> **TASK ITEM**
Pictures aside, restate the records below exactly as written.

>>>>>

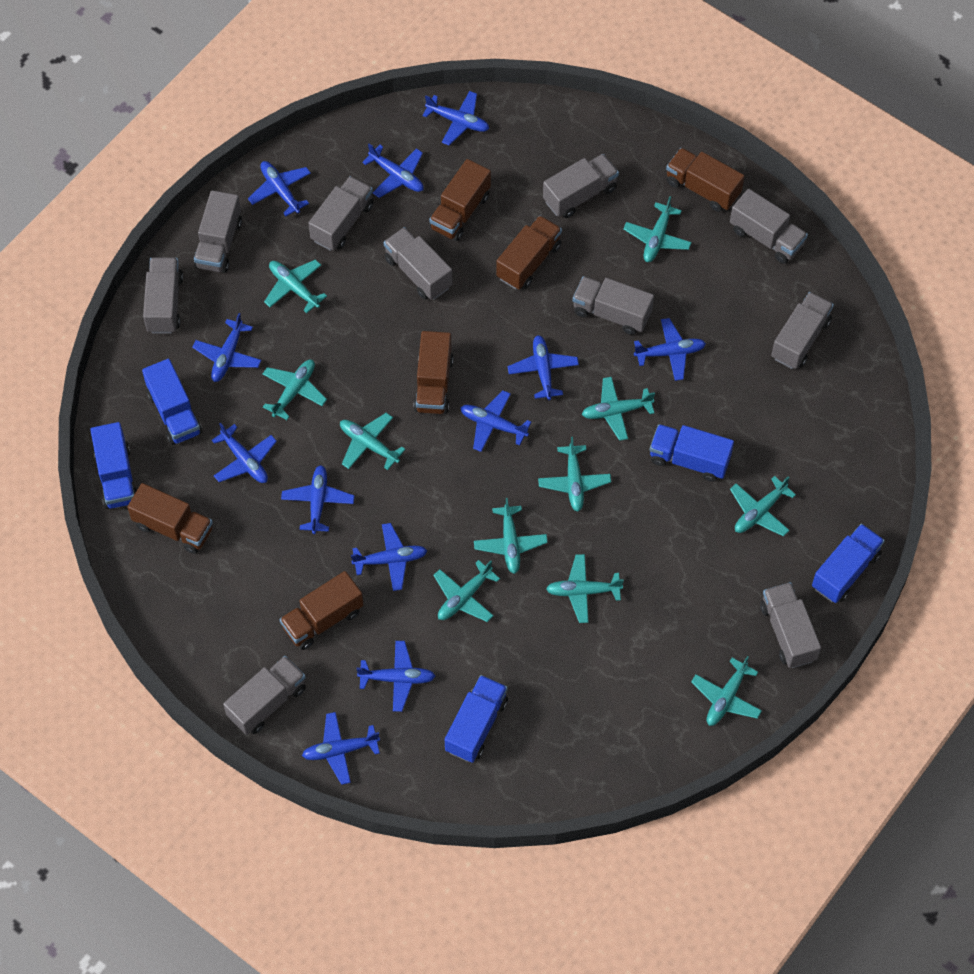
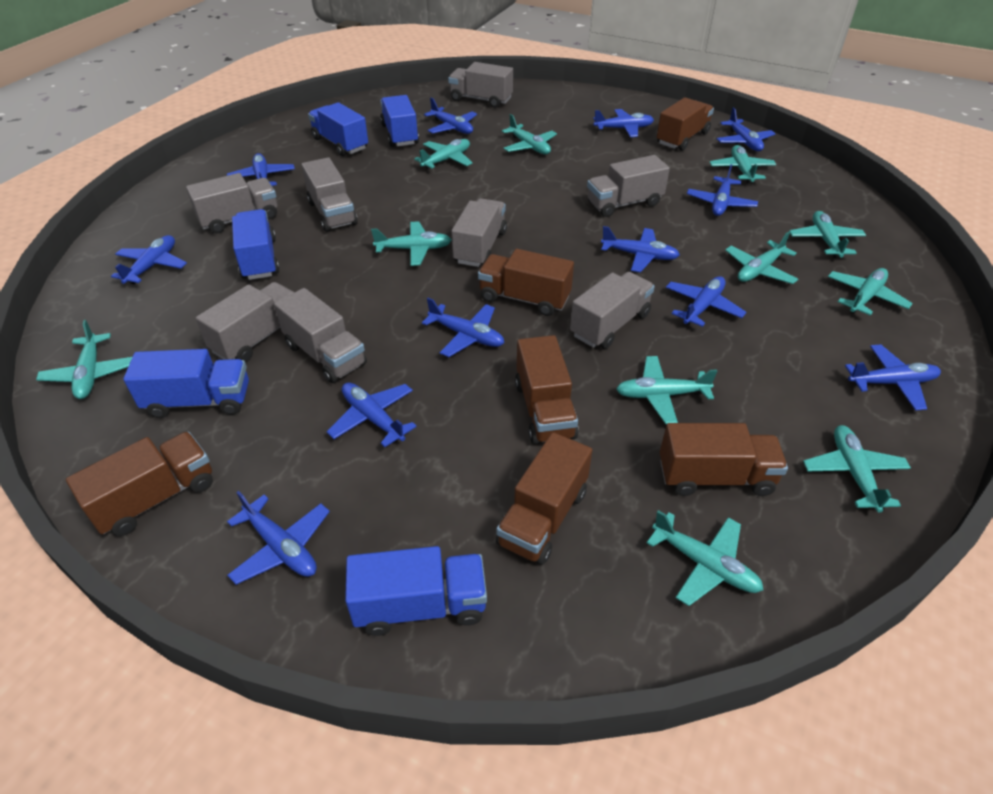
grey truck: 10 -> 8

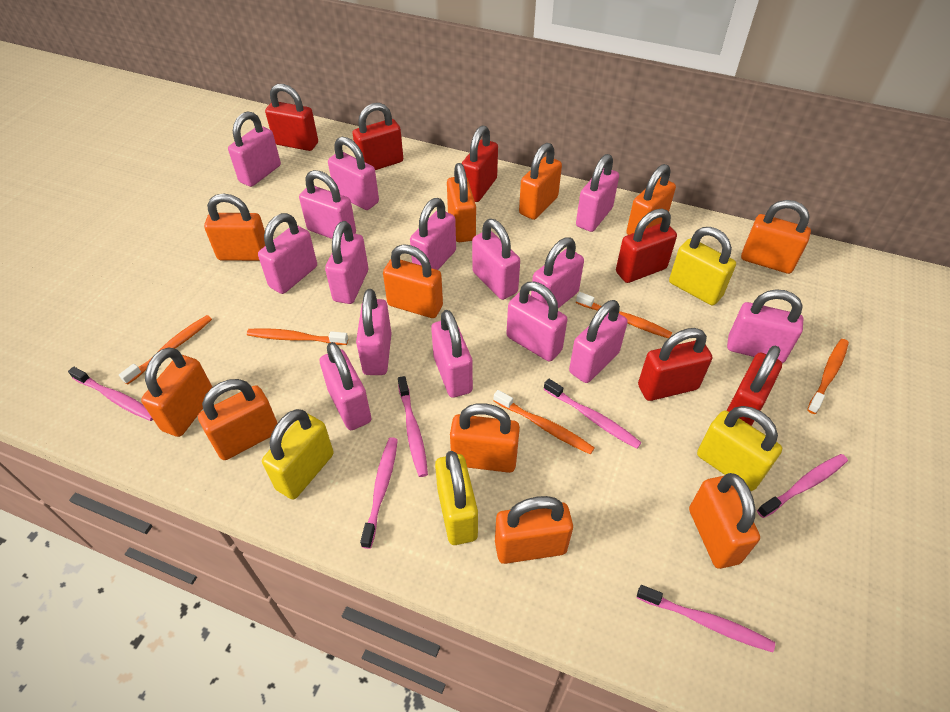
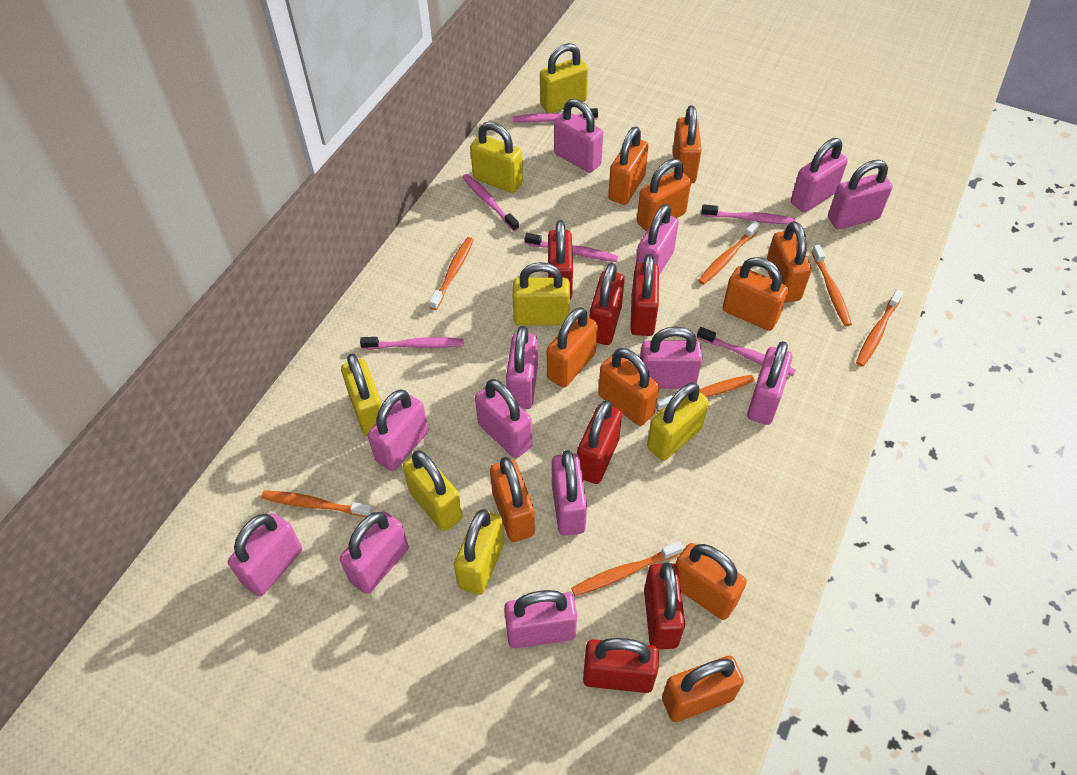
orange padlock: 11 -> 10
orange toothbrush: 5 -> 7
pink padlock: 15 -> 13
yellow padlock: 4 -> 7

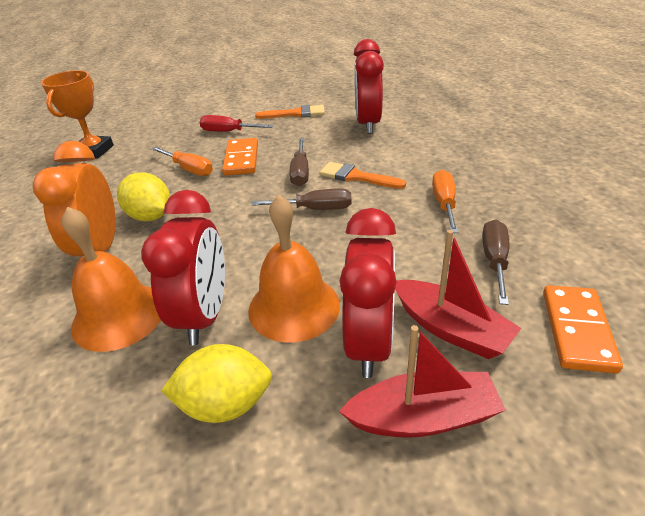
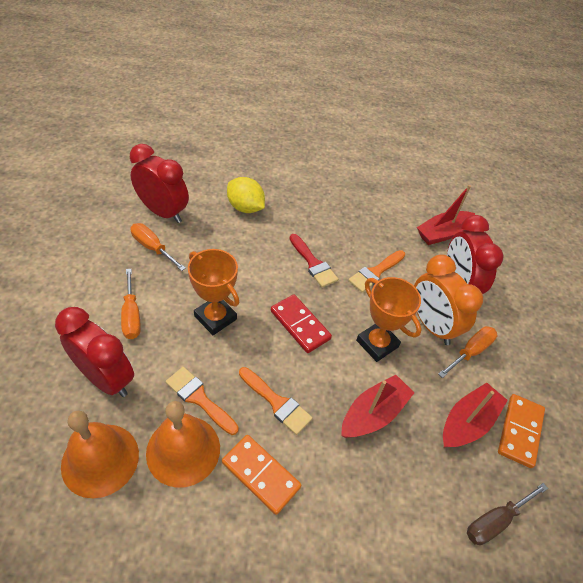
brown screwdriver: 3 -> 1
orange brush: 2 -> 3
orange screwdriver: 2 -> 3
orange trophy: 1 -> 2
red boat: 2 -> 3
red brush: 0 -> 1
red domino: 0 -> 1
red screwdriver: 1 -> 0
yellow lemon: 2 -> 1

<<<<<

> **WORKED SOLUTION**
grey truck: 10 -> 8

orange padlock: 11 -> 10
orange toothbrush: 5 -> 7
pink padlock: 15 -> 13
yellow padlock: 4 -> 7

brown screwdriver: 3 -> 1
orange brush: 2 -> 3
orange screwdriver: 2 -> 3
orange trophy: 1 -> 2
red boat: 2 -> 3
red brush: 0 -> 1
red domino: 0 -> 1
red screwdriver: 1 -> 0
yellow lemon: 2 -> 1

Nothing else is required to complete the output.